Shape position tracking data
• • • • • • •

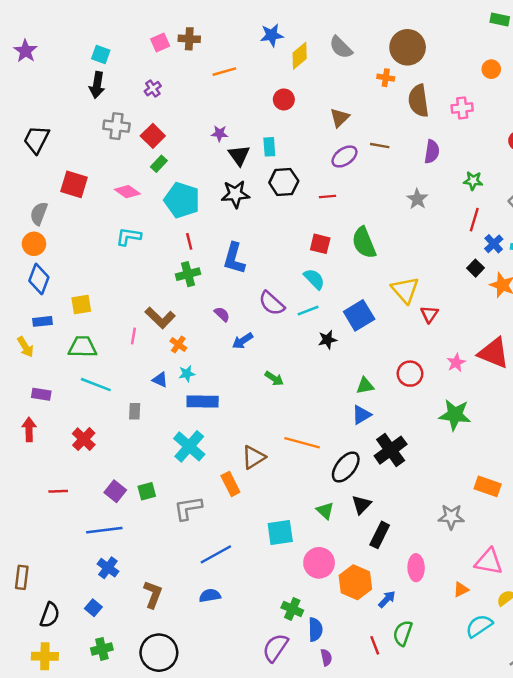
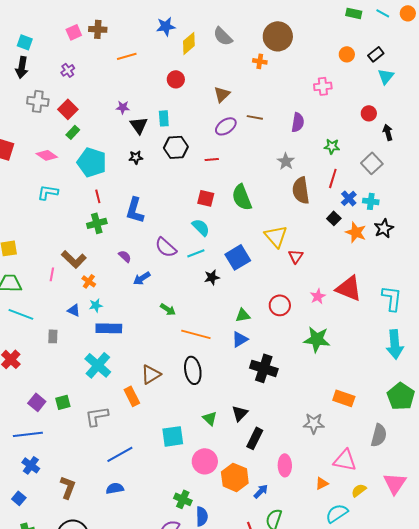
brown semicircle: (418, 101) -> (301, 190), moved
black star: (235, 194) -> (136, 157), size x0.6
orange line: (302, 443) -> (196, 334), moved
black cross: (391, 450) -> (264, 368), turned -36
black ellipse: (346, 467) -> (193, 370), moved, turned -48

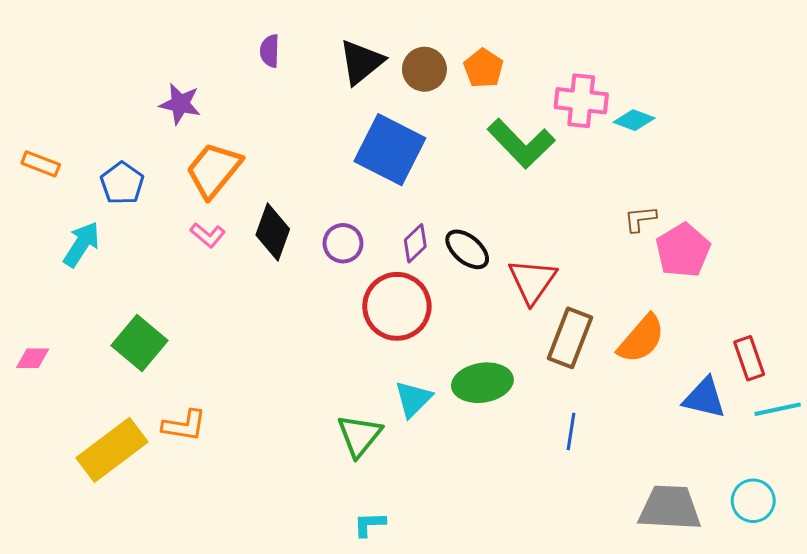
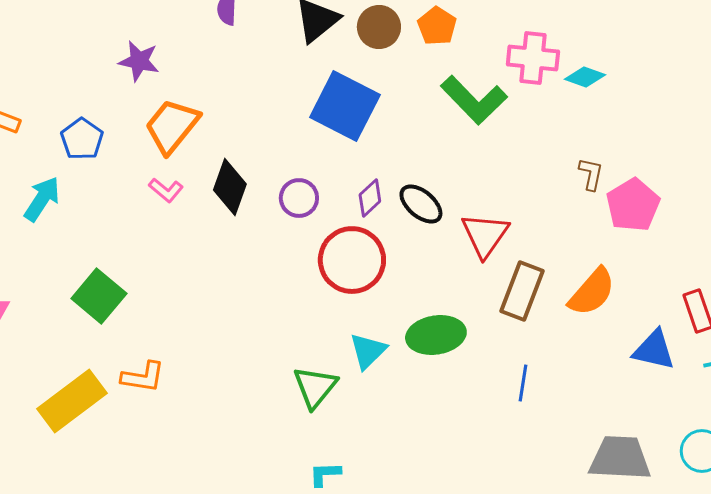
brown L-shape: (640, 219) -> (591, 174), turned 108

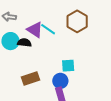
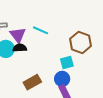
brown hexagon: (77, 21) -> (80, 42), moved
purple triangle: (35, 30) -> (18, 35), moved, turned 30

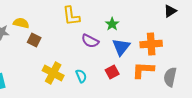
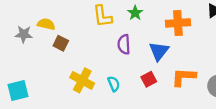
green star: (112, 24) -> (135, 13), moved
purple semicircle: (90, 41) -> (124, 44), turned 60
orange cross: (151, 44) -> (178, 23), moved

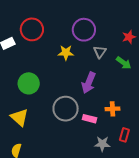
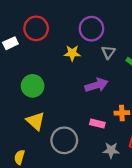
purple arrow: (89, 83) -> (96, 85), turned -130
gray circle: (66, 109) -> (64, 140), moved
yellow triangle: (19, 117) -> (36, 121), moved

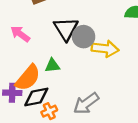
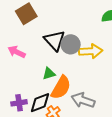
orange semicircle: (28, 78) -> (61, 87), moved
gray arrow: (86, 103) -> (83, 100), turned 65

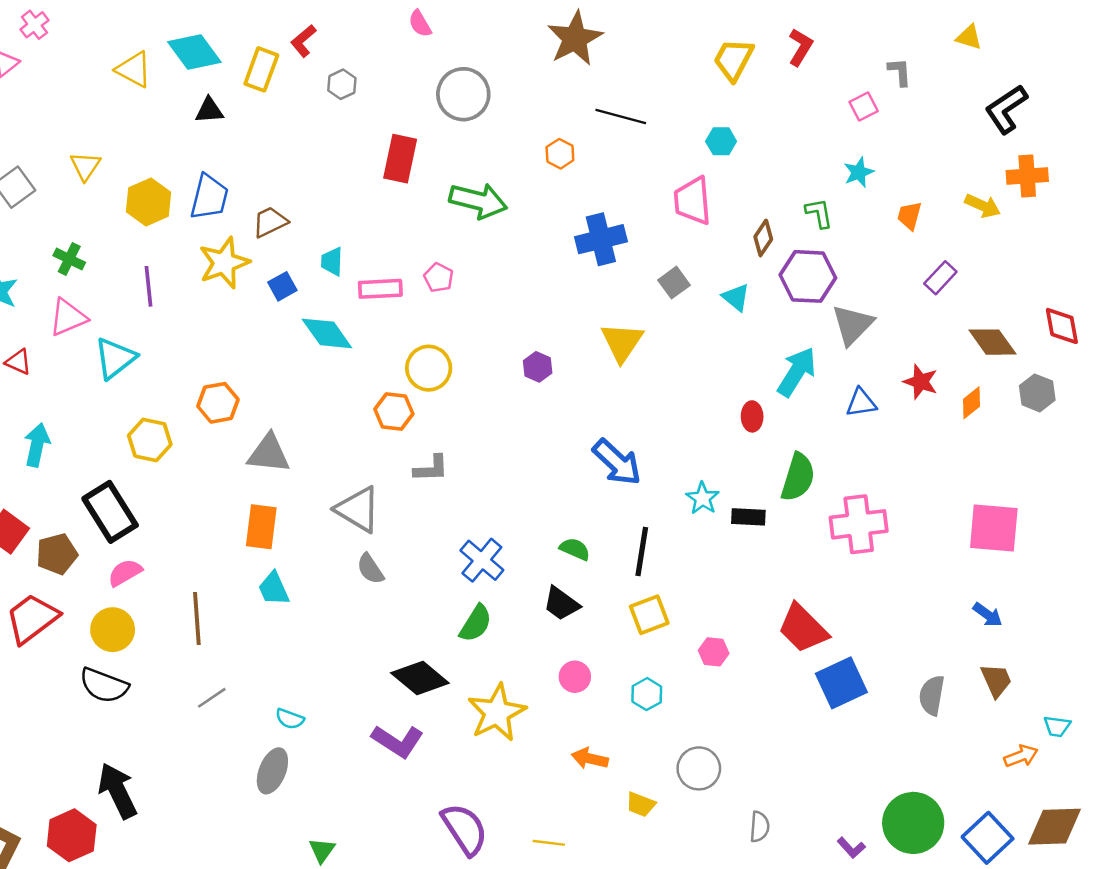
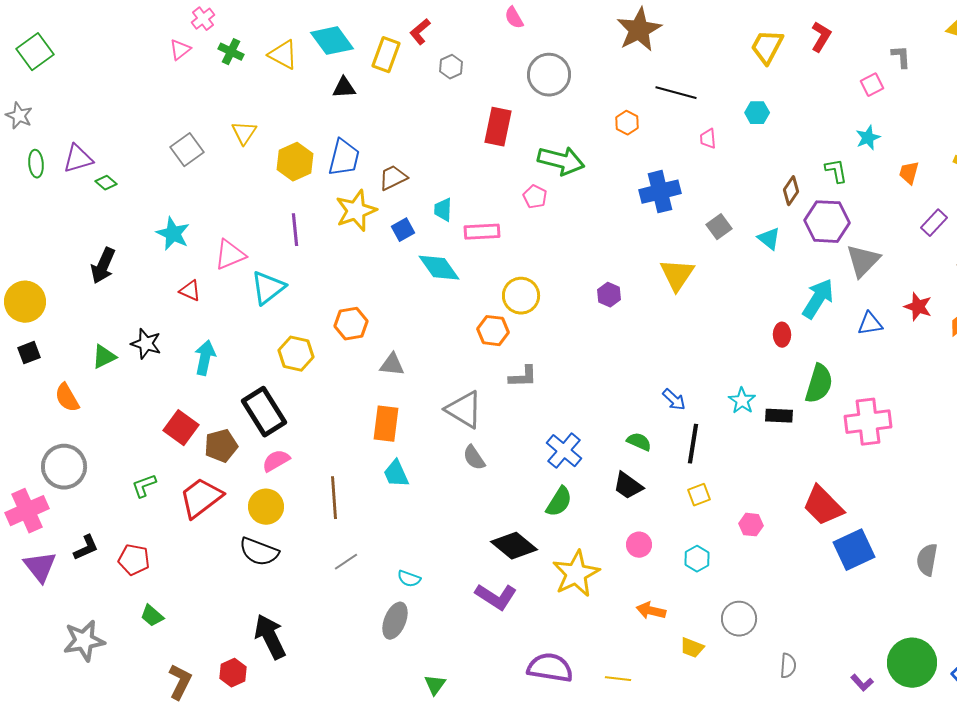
pink trapezoid: (693, 201) -> (708, 139), moved, size x0.5
green cross: (69, 259) -> (231, 52), moved
pink pentagon: (439, 278) -> (535, 197), moved
gray triangle: (269, 454) -> (392, 365), size x0.7
blue arrow: (617, 462) -> (674, 400), moved, size x0.6
yellow square: (649, 615) -> (699, 495), size x0.7
purple semicircle: (465, 829) -> (550, 668), turned -48
red hexagon: (72, 835) -> (233, 673), size x0.7

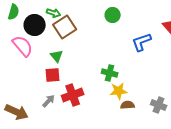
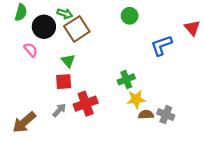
pink semicircle: (23, 46) -> (31, 50), size x0.6
green cross: (110, 73) -> (126, 79), turned -35
gray cross: (159, 105) -> (166, 115), moved
brown arrow: (17, 112) -> (24, 122), turned 115

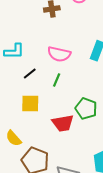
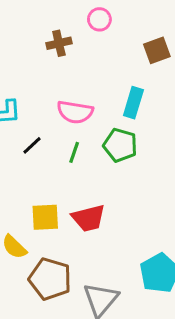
yellow square: (30, 104) -> (45, 217), moved
green pentagon: (86, 109) -> (120, 145), moved

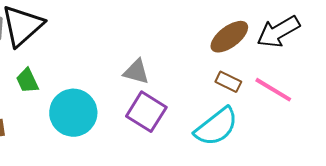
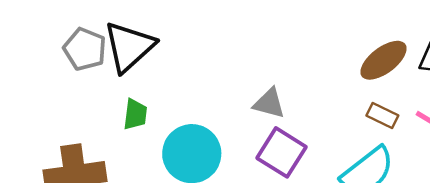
green trapezoid: (27, 81) -> (135, 114), turned -148

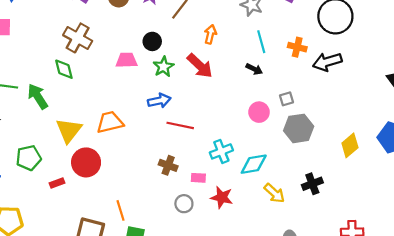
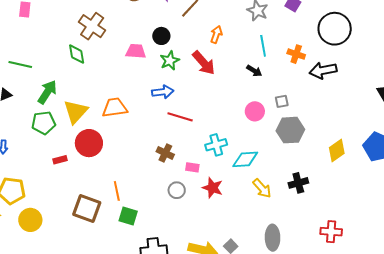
green arrow: (38, 96) -> (47, 92), moved, turned 60
green pentagon: (29, 158) -> (44, 123), moved

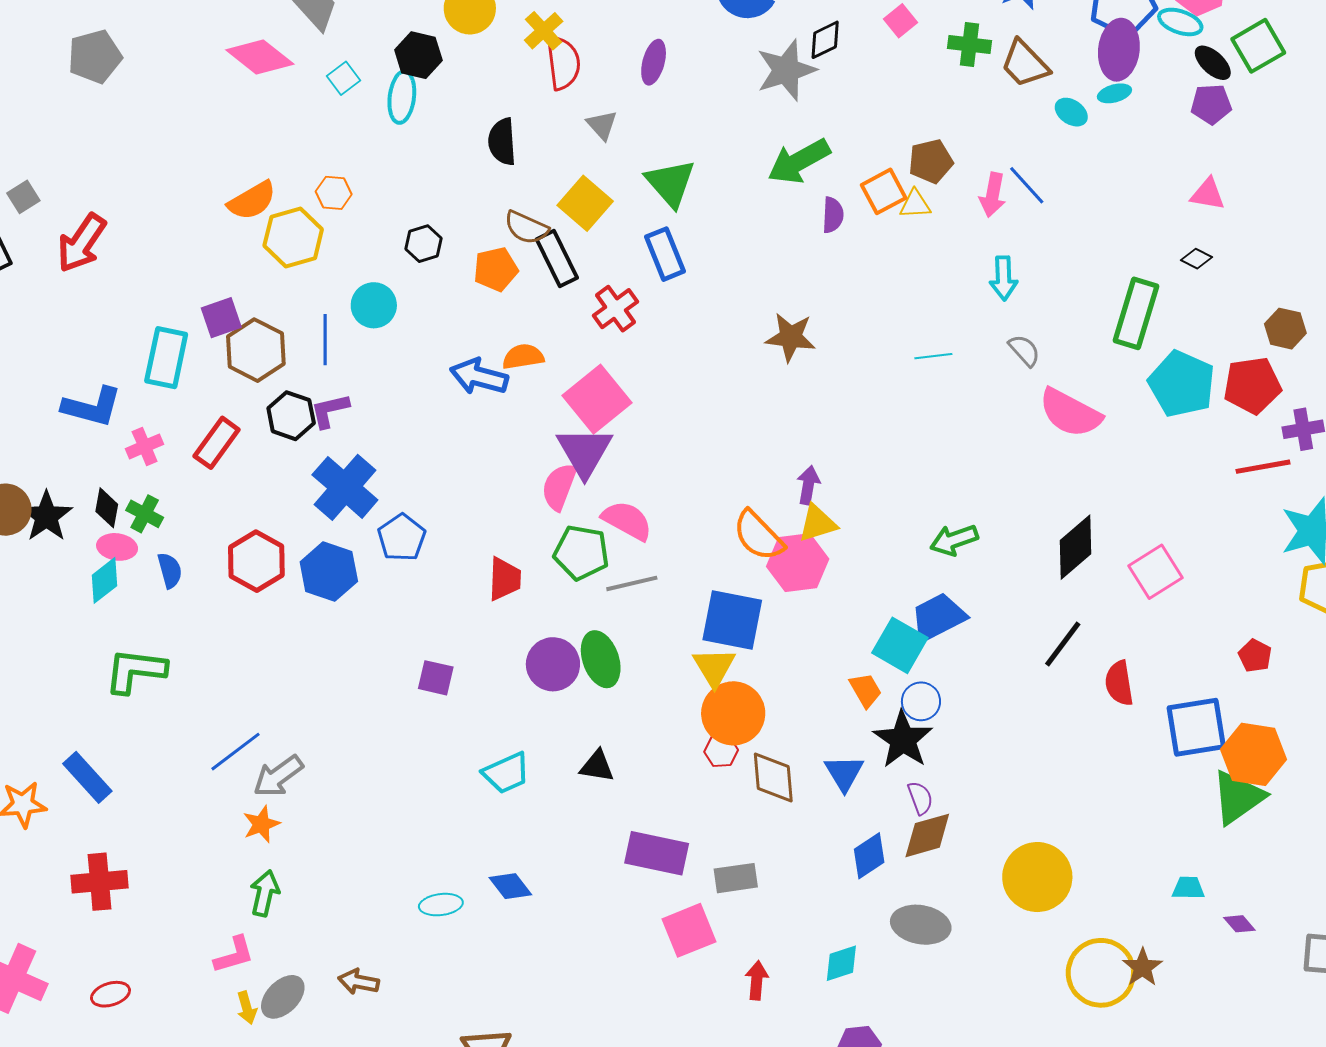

• • • • • • •

For the records above, state the number of lines holding the string "trapezoid", without further comment.

→ WRITTEN REPLY
2